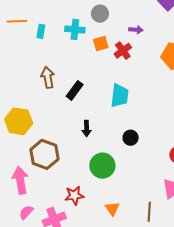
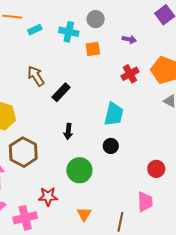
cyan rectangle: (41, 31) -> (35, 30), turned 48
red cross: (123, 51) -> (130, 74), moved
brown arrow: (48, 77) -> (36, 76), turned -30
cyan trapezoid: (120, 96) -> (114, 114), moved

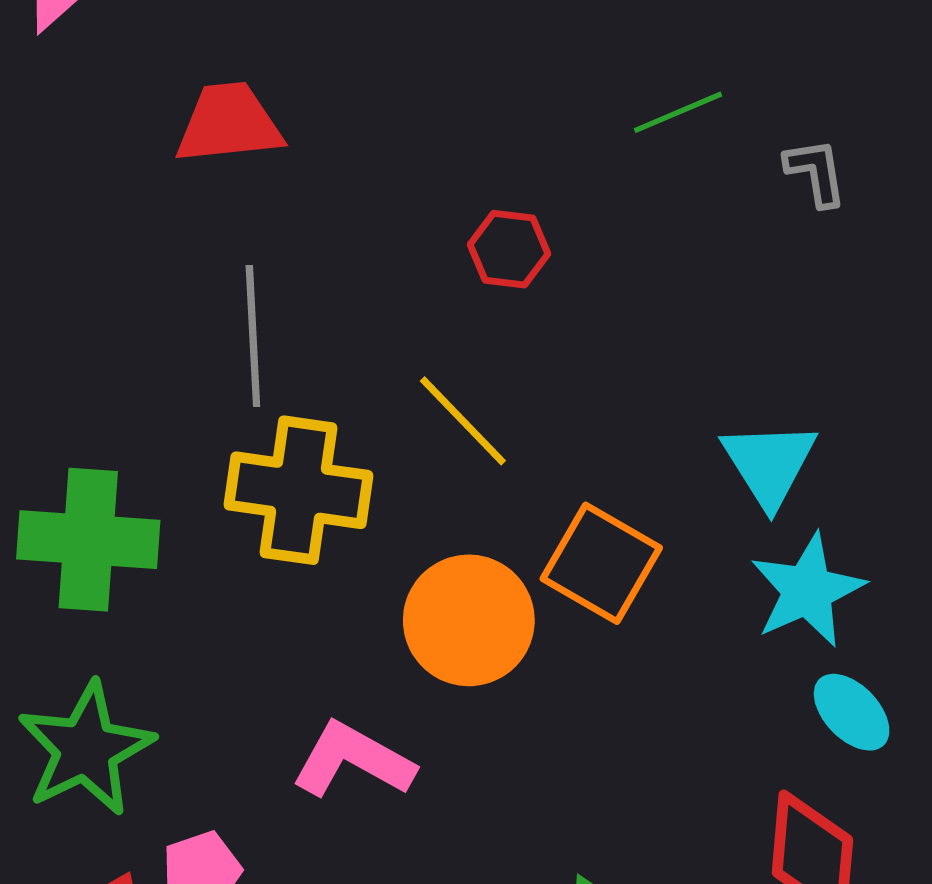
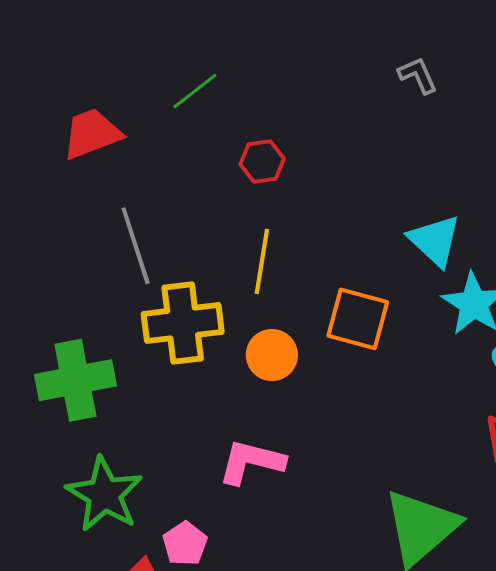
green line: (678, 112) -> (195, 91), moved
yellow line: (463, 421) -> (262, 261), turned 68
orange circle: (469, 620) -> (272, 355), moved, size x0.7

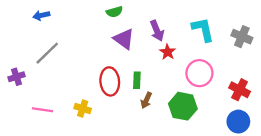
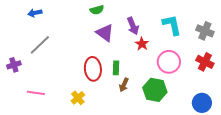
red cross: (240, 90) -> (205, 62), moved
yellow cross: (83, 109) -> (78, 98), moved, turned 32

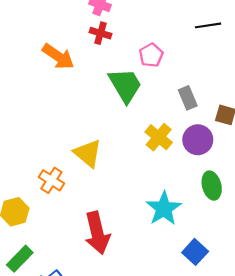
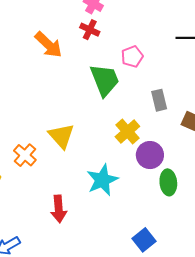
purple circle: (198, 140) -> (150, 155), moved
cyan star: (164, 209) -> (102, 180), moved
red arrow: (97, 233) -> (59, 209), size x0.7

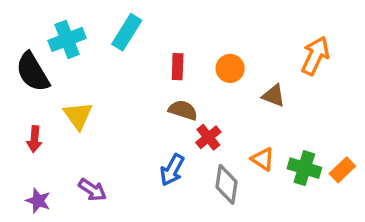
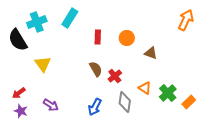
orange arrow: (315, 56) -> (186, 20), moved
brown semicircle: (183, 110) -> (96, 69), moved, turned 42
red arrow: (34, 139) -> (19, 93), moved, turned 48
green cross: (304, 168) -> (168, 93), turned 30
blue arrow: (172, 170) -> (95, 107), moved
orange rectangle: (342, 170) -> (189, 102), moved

## Exercise details
Once the line containing "yellow line: (463, 421)" has been located, transcribe exactly and only every line from the first line of the entries through it, excluding pictures.

## Solution for this task
cyan rectangle: (41, 31) -> (35, 30), turned 48
red cross: (123, 51) -> (130, 74), moved
brown arrow: (48, 77) -> (36, 76), turned -30
cyan trapezoid: (120, 96) -> (114, 114), moved

green line: (678, 112) -> (195, 91), moved
yellow line: (463, 421) -> (262, 261), turned 68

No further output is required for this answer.